Stored data
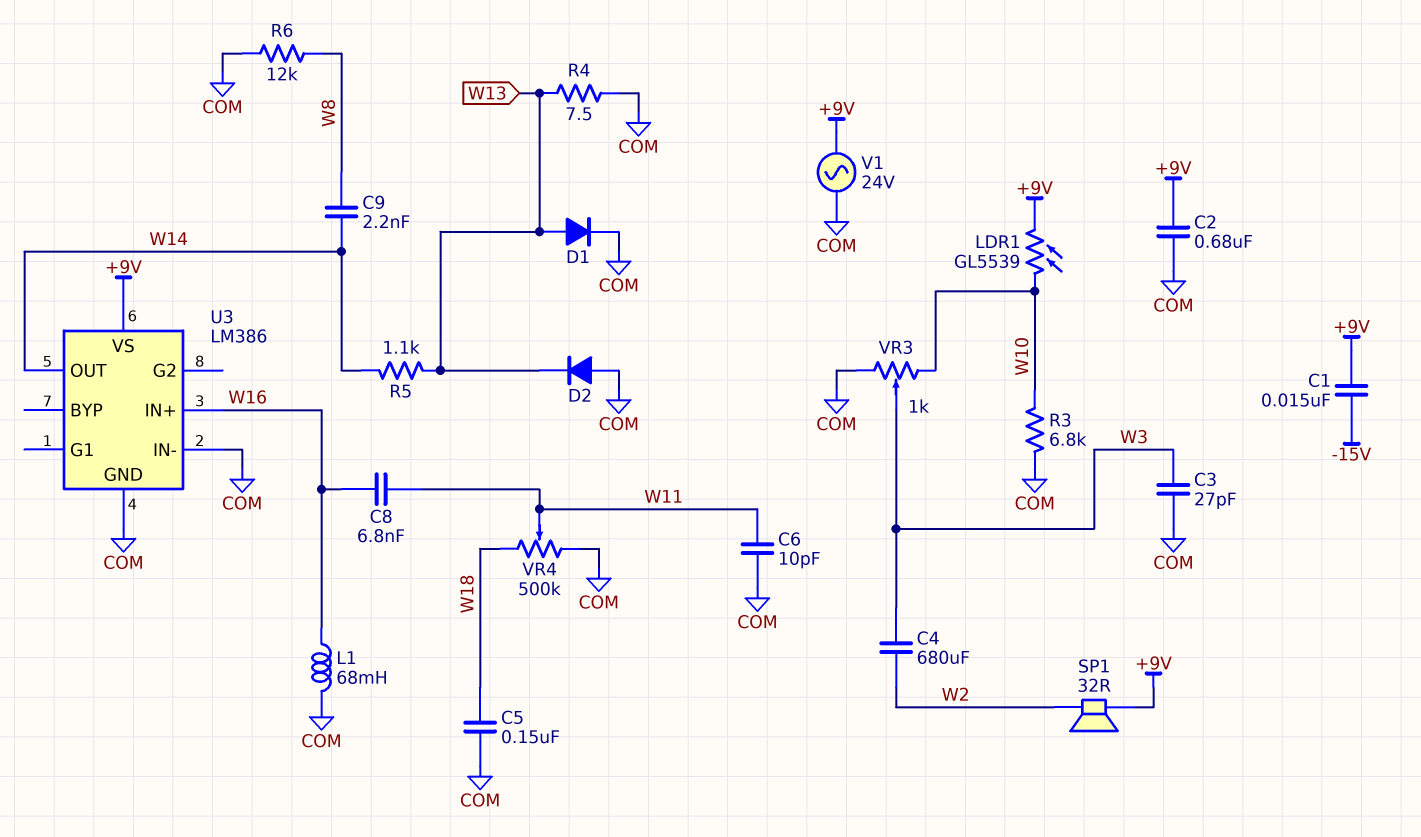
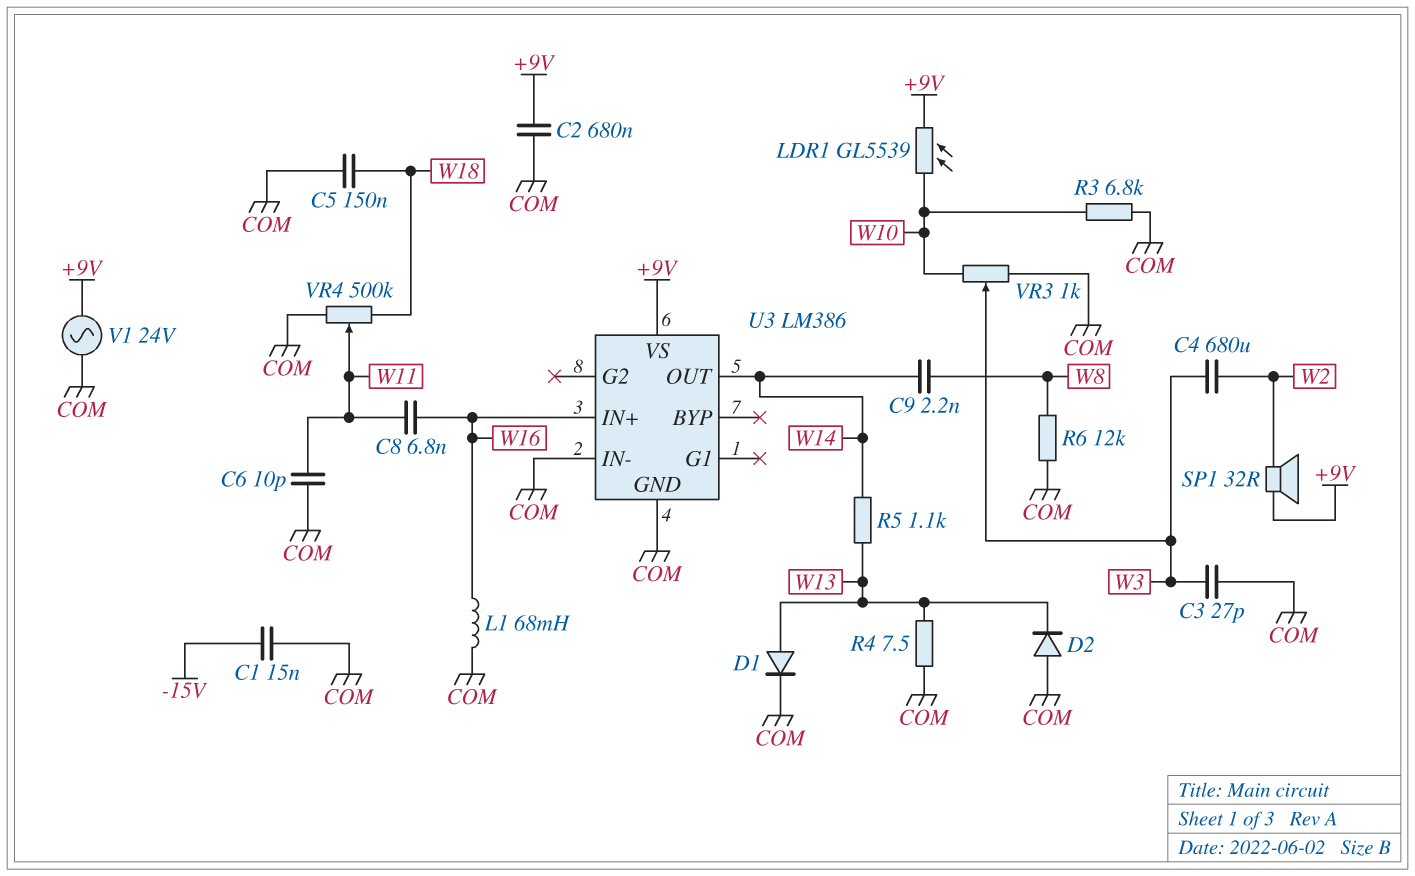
C1: 15nF (+9V, -15V) -> 15nF (-15V, COM)

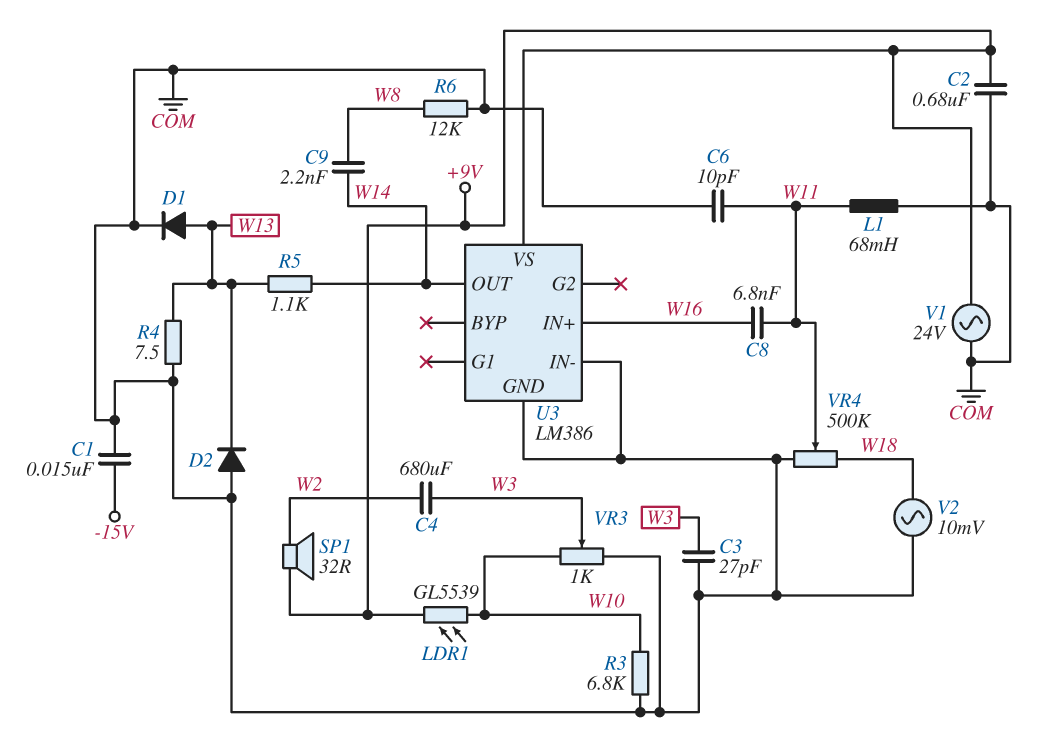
C5: 150nF (COM, W18) -> none
L1: 68mH (COM, W16) -> 68mH (COM, W11)
V2: none -> AC 10mV (COM, W18)

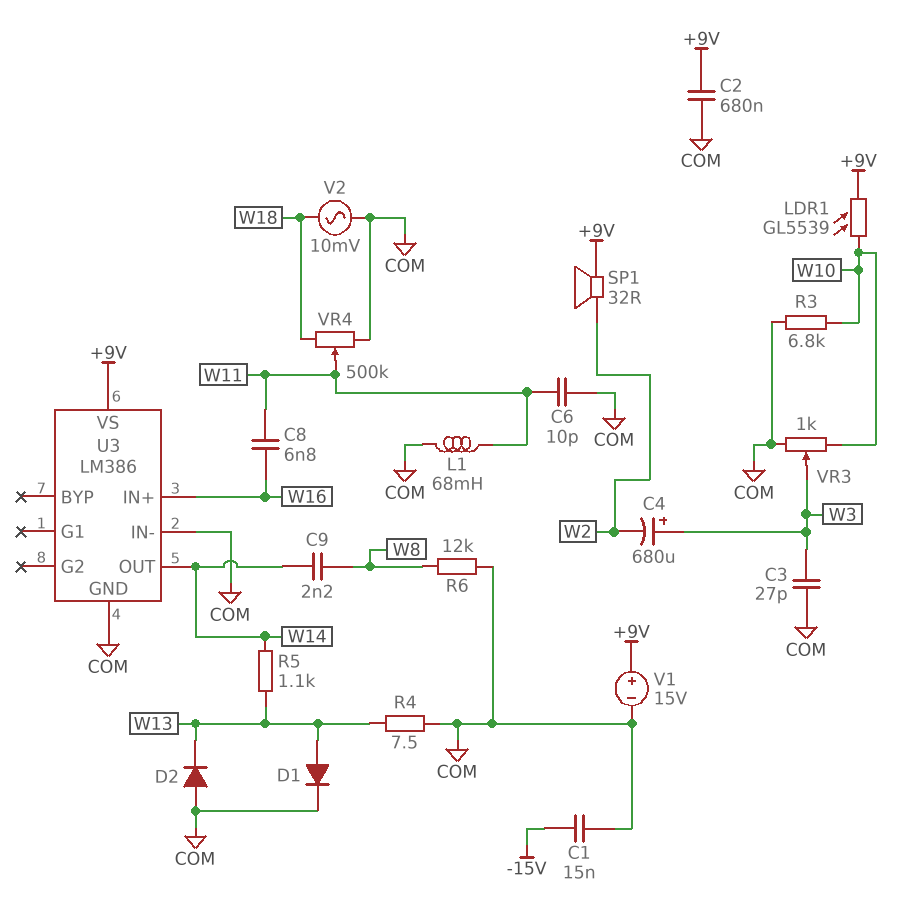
C4: 680uF (W2, W3) -> 680uF (plus W3, minus W2)
V1: AC 24V (+9V, COM) -> 15V (plus +9V, minus COM)

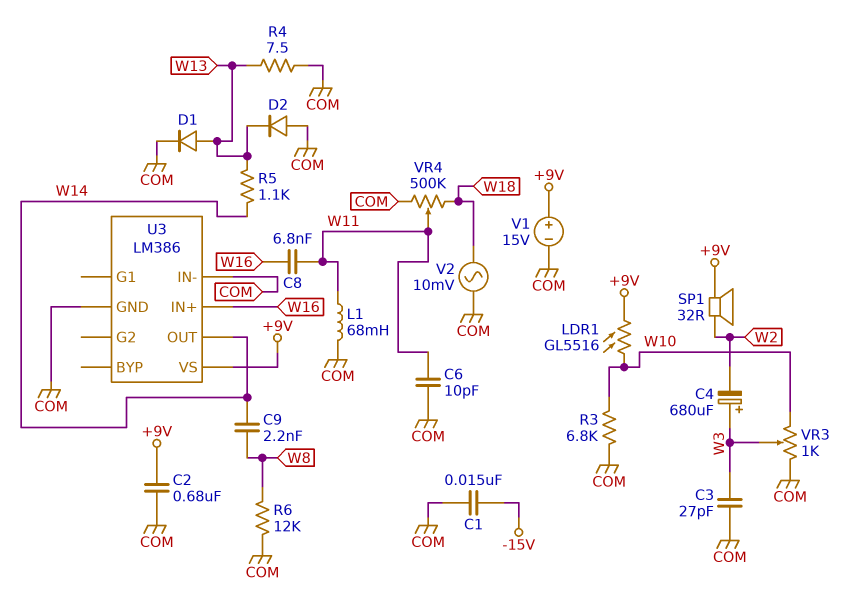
LDR1: GL5539 (+9V, W10) -> GL5516 (+9V, W10)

Problem requirements
Please return the material above unchanged, with every picture removed.

Exercise solution
C1: 15nF (+9V, -15V) -> 15nF (-15V, COM)

C5: 150nF (COM, W18) -> none
L1: 68mH (COM, W16) -> 68mH (COM, W11)
V2: none -> AC 10mV (COM, W18)

C4: 680uF (W2, W3) -> 680uF (plus W3, minus W2)
V1: AC 24V (+9V, COM) -> 15V (plus +9V, minus COM)

LDR1: GL5539 (+9V, W10) -> GL5516 (+9V, W10)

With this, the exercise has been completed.